• Task: Whenever the string "minus" turns up in a line of the data below, copy that line.
[Information shown Boundary: Start]
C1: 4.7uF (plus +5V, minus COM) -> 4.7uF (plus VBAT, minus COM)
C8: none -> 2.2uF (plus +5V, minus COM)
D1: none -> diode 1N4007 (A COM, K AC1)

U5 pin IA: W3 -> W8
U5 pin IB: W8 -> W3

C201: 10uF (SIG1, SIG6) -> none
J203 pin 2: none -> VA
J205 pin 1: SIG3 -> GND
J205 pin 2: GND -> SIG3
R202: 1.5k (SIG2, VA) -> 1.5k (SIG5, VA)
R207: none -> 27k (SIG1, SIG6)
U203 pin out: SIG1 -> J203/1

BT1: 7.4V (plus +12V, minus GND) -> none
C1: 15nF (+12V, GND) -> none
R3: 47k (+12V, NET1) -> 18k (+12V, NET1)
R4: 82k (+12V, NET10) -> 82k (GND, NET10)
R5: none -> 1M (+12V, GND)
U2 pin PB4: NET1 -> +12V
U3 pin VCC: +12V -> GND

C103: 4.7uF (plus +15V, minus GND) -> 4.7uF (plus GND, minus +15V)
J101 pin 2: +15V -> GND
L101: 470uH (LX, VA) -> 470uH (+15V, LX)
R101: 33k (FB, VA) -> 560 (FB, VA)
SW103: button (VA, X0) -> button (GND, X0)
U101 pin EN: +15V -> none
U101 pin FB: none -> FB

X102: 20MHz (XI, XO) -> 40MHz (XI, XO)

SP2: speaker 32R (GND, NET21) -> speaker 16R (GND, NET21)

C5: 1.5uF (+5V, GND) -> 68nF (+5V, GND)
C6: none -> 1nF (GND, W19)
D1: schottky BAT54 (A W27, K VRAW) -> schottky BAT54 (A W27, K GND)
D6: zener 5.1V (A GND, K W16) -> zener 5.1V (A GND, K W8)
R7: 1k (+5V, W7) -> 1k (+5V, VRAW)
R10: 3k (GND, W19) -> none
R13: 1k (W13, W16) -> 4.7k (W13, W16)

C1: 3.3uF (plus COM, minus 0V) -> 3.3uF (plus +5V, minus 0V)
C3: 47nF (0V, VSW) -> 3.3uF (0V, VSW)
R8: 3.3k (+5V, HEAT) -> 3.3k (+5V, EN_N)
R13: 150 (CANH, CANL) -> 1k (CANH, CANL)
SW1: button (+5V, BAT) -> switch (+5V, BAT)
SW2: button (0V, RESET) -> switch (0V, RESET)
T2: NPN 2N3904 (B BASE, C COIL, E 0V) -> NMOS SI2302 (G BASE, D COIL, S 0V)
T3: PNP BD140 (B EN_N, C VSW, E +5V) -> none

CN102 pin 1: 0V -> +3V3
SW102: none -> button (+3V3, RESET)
[Information shown Boundary: End]
• Response below:
C1: 4.7uF (plus +5V, minus COM) -> 4.7uF (plus VBAT, minus COM)
C8: none -> 2.2uF (plus +5V, minus COM)
BT1: 7.4V (plus +12V, minus GND) -> none
C103: 4.7uF (plus +15V, minus GND) -> 4.7uF (plus GND, minus +15V)
C1: 3.3uF (plus COM, minus 0V) -> 3.3uF (plus +5V, minus 0V)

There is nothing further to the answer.